==== PROVIDED INFORMATION ====
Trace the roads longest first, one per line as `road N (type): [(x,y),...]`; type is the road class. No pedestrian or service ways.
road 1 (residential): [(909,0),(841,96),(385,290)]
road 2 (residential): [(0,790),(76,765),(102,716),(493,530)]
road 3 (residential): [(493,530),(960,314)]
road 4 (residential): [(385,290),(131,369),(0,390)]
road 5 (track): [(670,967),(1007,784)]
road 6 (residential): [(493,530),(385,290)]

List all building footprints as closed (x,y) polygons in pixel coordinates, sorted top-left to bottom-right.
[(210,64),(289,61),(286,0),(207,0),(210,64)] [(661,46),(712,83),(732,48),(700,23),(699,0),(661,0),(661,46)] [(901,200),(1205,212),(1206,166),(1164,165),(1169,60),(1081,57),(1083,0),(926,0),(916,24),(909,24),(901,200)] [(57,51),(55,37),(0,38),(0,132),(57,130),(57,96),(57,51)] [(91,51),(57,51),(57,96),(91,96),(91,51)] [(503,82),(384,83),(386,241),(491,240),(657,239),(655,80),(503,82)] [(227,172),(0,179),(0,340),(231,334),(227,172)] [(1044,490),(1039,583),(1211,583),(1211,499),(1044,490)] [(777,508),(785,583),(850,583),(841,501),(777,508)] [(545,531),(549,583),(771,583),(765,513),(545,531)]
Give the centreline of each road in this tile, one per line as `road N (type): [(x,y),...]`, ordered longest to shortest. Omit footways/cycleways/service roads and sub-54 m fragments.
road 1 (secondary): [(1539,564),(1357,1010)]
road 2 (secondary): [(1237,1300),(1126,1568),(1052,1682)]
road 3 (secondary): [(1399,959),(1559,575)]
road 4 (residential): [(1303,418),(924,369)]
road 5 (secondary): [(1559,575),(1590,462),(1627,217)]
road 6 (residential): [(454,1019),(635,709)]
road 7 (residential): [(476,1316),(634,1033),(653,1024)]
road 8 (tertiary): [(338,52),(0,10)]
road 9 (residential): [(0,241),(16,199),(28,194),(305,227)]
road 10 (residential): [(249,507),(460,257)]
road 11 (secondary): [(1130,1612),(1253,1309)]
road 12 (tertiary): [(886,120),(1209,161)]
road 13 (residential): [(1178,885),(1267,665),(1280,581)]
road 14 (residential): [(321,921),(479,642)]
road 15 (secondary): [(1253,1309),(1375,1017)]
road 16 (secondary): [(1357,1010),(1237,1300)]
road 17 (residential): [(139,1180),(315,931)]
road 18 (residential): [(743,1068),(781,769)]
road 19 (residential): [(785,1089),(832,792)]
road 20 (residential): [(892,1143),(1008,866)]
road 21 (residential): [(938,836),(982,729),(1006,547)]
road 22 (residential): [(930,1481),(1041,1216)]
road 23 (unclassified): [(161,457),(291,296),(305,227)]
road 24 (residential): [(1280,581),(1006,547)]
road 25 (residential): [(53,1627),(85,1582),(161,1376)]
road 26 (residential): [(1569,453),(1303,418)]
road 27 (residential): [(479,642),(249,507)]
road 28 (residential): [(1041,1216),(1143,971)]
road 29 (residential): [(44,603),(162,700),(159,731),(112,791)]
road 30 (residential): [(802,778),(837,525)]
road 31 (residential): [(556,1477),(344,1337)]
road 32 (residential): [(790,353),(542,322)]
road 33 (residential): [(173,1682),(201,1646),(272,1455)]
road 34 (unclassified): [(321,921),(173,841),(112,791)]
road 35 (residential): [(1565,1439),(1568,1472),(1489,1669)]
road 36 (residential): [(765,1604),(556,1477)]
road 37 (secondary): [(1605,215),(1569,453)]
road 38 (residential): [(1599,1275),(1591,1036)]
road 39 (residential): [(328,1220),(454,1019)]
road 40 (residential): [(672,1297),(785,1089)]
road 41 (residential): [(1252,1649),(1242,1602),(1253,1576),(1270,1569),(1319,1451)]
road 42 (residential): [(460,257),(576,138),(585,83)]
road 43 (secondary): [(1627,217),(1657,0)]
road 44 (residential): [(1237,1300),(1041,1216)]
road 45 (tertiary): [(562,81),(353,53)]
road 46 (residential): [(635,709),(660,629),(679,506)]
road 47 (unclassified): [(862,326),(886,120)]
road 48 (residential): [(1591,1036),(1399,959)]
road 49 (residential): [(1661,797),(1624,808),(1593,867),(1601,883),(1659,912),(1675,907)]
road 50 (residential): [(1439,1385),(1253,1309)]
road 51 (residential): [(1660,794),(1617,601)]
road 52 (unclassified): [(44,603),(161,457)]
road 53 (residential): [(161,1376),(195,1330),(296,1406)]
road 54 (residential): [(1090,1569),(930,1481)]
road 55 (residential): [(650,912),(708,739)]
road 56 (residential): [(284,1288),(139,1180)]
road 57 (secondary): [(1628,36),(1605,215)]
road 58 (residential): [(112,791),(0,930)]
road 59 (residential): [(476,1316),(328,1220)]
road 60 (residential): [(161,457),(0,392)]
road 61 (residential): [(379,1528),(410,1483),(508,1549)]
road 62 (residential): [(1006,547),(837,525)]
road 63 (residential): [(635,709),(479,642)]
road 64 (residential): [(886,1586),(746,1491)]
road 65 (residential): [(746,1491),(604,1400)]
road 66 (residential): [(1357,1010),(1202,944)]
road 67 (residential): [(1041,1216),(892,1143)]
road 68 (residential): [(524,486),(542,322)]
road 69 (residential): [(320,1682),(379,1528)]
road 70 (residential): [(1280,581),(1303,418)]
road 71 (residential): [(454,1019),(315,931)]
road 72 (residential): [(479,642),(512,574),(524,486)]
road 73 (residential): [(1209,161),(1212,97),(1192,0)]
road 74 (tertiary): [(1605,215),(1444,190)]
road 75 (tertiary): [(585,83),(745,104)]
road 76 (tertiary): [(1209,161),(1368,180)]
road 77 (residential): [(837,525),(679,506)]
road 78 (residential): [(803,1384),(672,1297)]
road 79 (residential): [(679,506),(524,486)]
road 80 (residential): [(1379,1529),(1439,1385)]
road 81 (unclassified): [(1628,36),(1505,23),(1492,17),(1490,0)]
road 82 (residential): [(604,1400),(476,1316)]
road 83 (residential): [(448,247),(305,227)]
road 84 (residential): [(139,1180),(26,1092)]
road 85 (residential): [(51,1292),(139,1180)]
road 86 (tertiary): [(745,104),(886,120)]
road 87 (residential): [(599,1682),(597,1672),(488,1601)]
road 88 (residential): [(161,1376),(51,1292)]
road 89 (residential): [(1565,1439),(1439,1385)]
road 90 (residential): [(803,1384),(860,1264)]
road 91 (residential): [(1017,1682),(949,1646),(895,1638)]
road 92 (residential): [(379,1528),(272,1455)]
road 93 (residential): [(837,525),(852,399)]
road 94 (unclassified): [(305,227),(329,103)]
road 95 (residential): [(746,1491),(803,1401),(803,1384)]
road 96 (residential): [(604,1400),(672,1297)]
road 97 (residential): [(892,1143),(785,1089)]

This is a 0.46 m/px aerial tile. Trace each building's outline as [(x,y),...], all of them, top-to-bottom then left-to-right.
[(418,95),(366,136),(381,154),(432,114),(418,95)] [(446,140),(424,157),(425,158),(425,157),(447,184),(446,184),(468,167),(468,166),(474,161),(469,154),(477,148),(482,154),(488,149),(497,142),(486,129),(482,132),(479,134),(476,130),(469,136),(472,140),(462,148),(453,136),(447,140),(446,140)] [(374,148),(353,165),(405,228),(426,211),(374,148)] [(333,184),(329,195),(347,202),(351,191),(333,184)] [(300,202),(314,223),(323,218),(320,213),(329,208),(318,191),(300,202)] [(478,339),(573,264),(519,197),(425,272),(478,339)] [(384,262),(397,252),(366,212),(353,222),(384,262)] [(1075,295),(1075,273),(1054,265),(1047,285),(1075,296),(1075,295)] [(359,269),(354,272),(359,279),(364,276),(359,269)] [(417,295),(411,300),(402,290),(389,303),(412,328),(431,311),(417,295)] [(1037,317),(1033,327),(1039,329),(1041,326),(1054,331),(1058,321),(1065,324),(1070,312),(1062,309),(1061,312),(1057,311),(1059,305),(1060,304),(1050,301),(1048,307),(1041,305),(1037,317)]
====
» **PROBLEM DETAILS**
The lines to copy are those in the listing that contain "Trace".

» **SOLVED EXERCISE**
Trace the roads longest first, one per line as `road N (type): [(x,y),...]`; type is the road class. No pedestrian or service ways.
This is a 0.46 m/px aerial tile. Trace each building's outline as [(x,y),...], all of them, top-to-bottom then left-to-right.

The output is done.